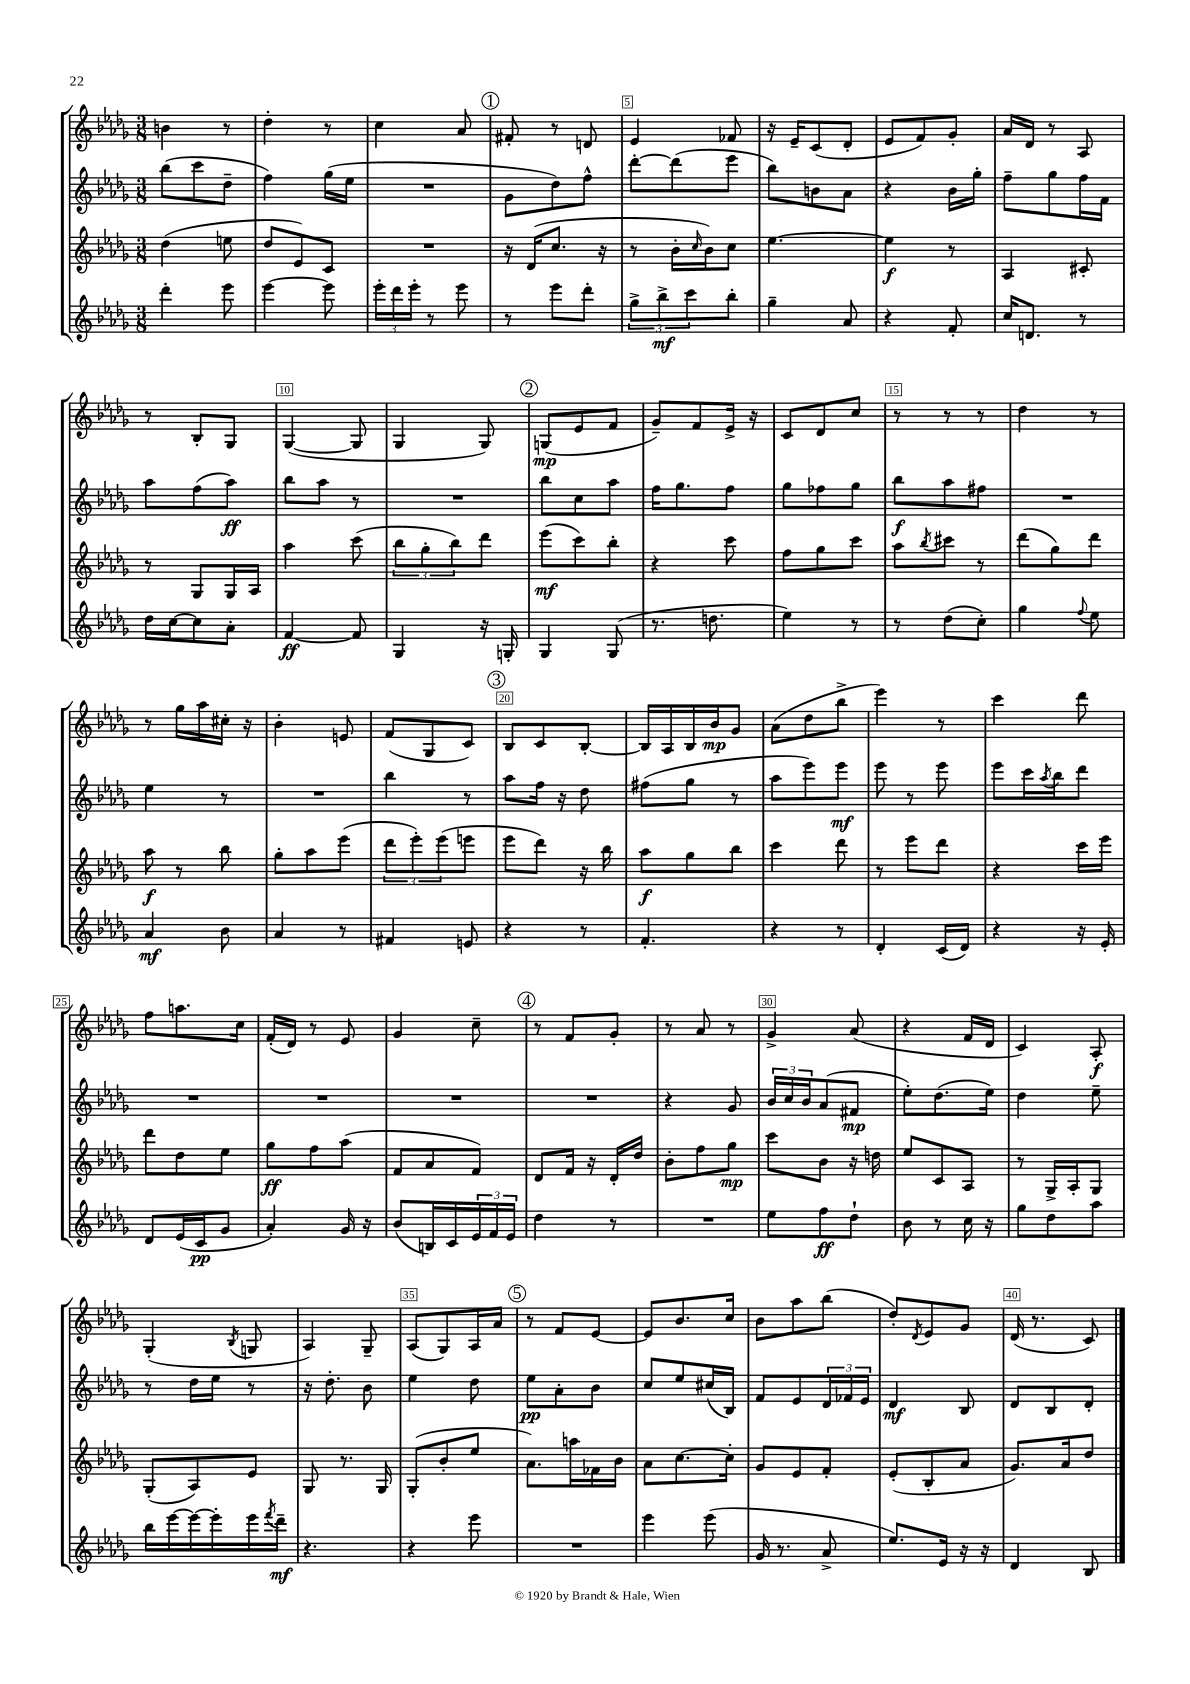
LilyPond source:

<<
\new StaffGroup <<
\new Staff = "s0" {
    \clef treble \key des \major \numericTimeSignature \time 3/8
    b'4 r8 |
    des''4-. r8 |
    c''4 aes'8 |
    \mark \markup { \circle "1" } fis'8-. r8 d'8 |
    ees'4 fes'8 |
    r16 ees'16-- c'8( des'8-. |
    ees'8 f'8) ges'8-. |
    aes'16 des'16 r8 aes8 |
    r8 bes8-. ges8 |
    ges4~( ges8 |
    ges4 ges8) |
    \mark \markup { \circle "2" } g8\mp( ees'8 f'8 |
    ges'8--) f'8 ees'16-> r16 |
    c'8 des'8 c''8 |
    r8 r8 r8 |
    des''4 r8 |
    r8 ges''16 aes''16 cis''16-. r16 |
    bes'4-. e'8 |
    f'8( ges8 c'8) |
    \mark \markup { \circle "3" } bes8 c'8 bes8~-. |
    bes16 aes16 bes16 bes'16\mp ges'8 |
    aes'8( des''8 bes''8-> |
    ees'''4) r8 |
    c'''4 des'''8 |
    f''8 a''8. c''16 |
    f'16-.( des'16) r8 ees'8 |
    ges'4 c''8-- |
    \mark \markup { \circle "4" } r8 f'8 ges'8-. |
    r8 aes'8 r8 |
    ges'4-> aes'8( |
    r4 f'16 des'16 |
    c'4) aes8-.\f |
    ges4-.( \acciaccatura { bes8 } g8 |
    aes4) ges8-- |
    aes8( ges8) aes16 aes'16 |
    \mark \markup { \circle "5" } r8 f'8 ees'8~ |
    ees'8 bes'8. c''16 |
    bes'8 aes''8 bes''8( |
    des''8-.) \acciaccatura { des'8 } ees'8 ges'8 |
    des'16( r8. c'8) \bar "|." |
}
\new Staff = "s1" {
    \clef treble \key des \major \numericTimeSignature \time 3/8
    bes''8( c'''8 des''8-- |
    f''4) ges''16( ees''16 |
    R4. |
    \mark \markup { \circle "1" } ges'8 des''8) f''8-^ |
    des'''8~-. des'''8( ees'''8 |
    bes''8) b'8 aes'8 |
    r4 bes'16 ges''16-. |
    f''8-- ges''8 f''16 f'16 |
    aes''8 f''8( aes''8\ff) |
    bes''8 aes''8 r8 |
    R4. |
    \mark \markup { \circle "2" } bes''8 c''8 aes''8 |
    f''16 ges''8. f''8 |
    ges''8 fes''8 ges''8 |
    bes''8\f aes''8 fis''8 |
    R4. |
    ees''4 r8 |
    R4. |
    bes''4 r8 |
    \mark \markup { \circle "3" } aes''8 f''16 r16 des''8 |
    fis''8( ges''8 r8 |
    aes''8 ees'''8) ees'''8\mf |
    ees'''8 r8 ees'''8 |
    ees'''8 c'''16 \acciaccatura { aes''8 } bes''16 des'''8 |
    R4. |
    R4. |
    R4. |
    \mark \markup { \circle "4" } R4. |
    r4 ges'8 |
    \tuplet 3/2 { bes'16 c''16 bes'16 } aes'8( fis'8\mp |
    ees''8-.) des''8.( ees''16) |
    des''4 ees''8-- |
    r8 des''16 ees''16 r8 |
    r16 des''8.-. bes'8 |
    ees''4 des''8 |
    \mark \markup { \circle "5" } ees''8\pp aes'8-. bes'8 |
    c''8 ees''8 cis''16( bes16) |
    f'8 ees'8 \tuplet 3/2 { des'16 fes'16 ees'16 } |
    des'4\mf bes8 |
    des'8 bes8 des'8-. \bar "|." |
}
\new Staff = "s2" {
    \clef treble \key des \major \numericTimeSignature \time 3/8
    des''4( e''8 |
    des''8 ees'8) c'8 |
    R4. |
    \mark \markup { \circle "1" } r16 des'16( c''8. r16 |
    r8 bes'16-. \grace { c''16 } bes'16) c''8 |
    ees''4.~ |
    ees''4\f r8 |
    aes4 cis'8-. |
    r8 ges8 ges16 aes16 |
    aes''4 c'''8( |
    \tuplet 3/2 { bes''8 ges''8-. bes''8) } des'''8 |
    \mark \markup { \circle "2" } ees'''8\mf( c'''8) bes''8-. |
    r4 c'''8 |
    f''8 ges''8 c'''8 |
    aes''8 \acciaccatura { bes''8 } cis'''8 r8 |
    des'''8( ges''8) des'''8 |
    aes''8\f r8 bes''8 |
    ges''8-. aes''8 ees'''8( |
    \tuplet 3/2 { des'''8 ees'''8-.) ees'''8( } e'''8 |
    \mark \markup { \circle "3" } ees'''8 des'''8) r16 bes''16 |
    aes''8\f ges''8 bes''8 |
    c'''4 des'''8 |
    r8 ees'''8 des'''8 |
    r4 c'''16 ees'''16 |
    des'''8 des''8 ees''8 |
    ges''8\ff f''8 aes''8( |
    f'8 aes'8 f'8) |
    \mark \markup { \circle "4" } des'8 f'16 r16 des'16-. des''16 |
    bes'8-. f''8 ges''8\mp |
    c'''8 bes'8 r16 d''16 |
    ees''8 c'8 aes8 |
    r8 ges16-> aes16-. ges8 |
    ges8-.( aes8) ees'8 |
    ges8 r8. ges16 |
    ges8-.( bes'8-. ees''8 |
    \mark \markup { \circle "5" } aes'8.) a''16 fes'16 bes'16 |
    aes'8 c''8.~ c''16-. |
    ges'8 ees'8 f'8-. |
    ees'8-.( bes8-. aes'8 |
    ges'8.) aes'16 des''8 \bar "|." |
}
\new Staff = "s3" {
    \clef treble \key des \major \numericTimeSignature \time 3/8
    des'''4-. ees'''8 |
    ees'''4~ ees'''8 |
    \tuplet 3/2 { ees'''16-. des'''16 ees'''16-. } r8 ees'''8 |
    \mark \markup { \circle "1" } r8 ees'''8 des'''8-. |
    \tuplet 3/2 { ges''8-> bes''8->\mf c'''8 } bes''8-. |
    ges''4-- aes'8 |
    r4 f'8-. |
    c''16 d'8. r8 |
    des''16 c''16~ c''8 aes'8-. |
    f'4~\ff f'8 |
    ges4 r16 g16-. |
    \mark \markup { \circle "2" } ges4 ges8( |
    r8. d''8. |
    ees''4) r8 |
    r8 des''8( c''8-.) |
    ges''4 \appoggiatura { f''8 } ees''8 |
    aes'4\mf bes'8 |
    aes'4 r8 |
    fis'4 e'8 |
    \mark \markup { \circle "3" } r4 r8 |
    f'4.-. |
    r4 r8 |
    des'4-. c'16( des'16) |
    r4 r16 ees'16-. |
    des'8 ees'16( c'16\pp ges'8 |
    aes'4-.) ges'16 r16 |
    bes'8( b16) c'16 \tuplet 3/2 { ees'16 f'16 ees'16 } |
    \mark \markup { \circle "4" } des''4 r8 |
    R4. |
    ees''8 f''8\ff des''8-! |
    bes'8 r8 c''16 r16 |
    ges''8 des''8 aes''8 |
    bes''16 ees'''16~ ees'''16~ ees'''16-. ees'''16 \acciaccatura { f'''8 } des'''16--\mf |
    r4. |
    r4 ees'''8 |
    \mark \markup { \circle "5" } R4. |
    ees'''4 ees'''8( |
    ges'16 r8. aes'8-> |
    ees''8.) ees'16 r16 r16 |
    des'4 bes8 \bar "|." |
}
>>
>>
\layout { \context { \Score \override BarNumber.break-visibility = ##(#f #t #t) barNumberVisibility = #(every-nth-bar-number-visible 5) \override BarNumber.stencil = #(make-stencil-boxer 0.1 0.3 ly:text-interface::print) } }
*-*-*
Go through the records above and copy out in full every line that contains the string "tuplet".

_RESULT_.
    \tuplet 3/2 { bes'16 c''16 bes'16 } aes'8( fis'8\mp |
    f'8 ees'8 \tuplet 3/2 { des'16 fes'16 ees'16 } |
    \tuplet 3/2 { bes''8 ges''8-. bes''8) } des'''8 |
    \tuplet 3/2 { des'''8 ees'''8-.) ees'''8( } e'''8 |
    \tuplet 3/2 { ees'''16-. des'''16 ees'''16-. } r8 ees'''8 |
    \tuplet 3/2 { ges''8-> bes''8->\mf c'''8 } bes''8-. |
    bes'8( b16) c'16 \tuplet 3/2 { ees'16 f'16 ees'16 } |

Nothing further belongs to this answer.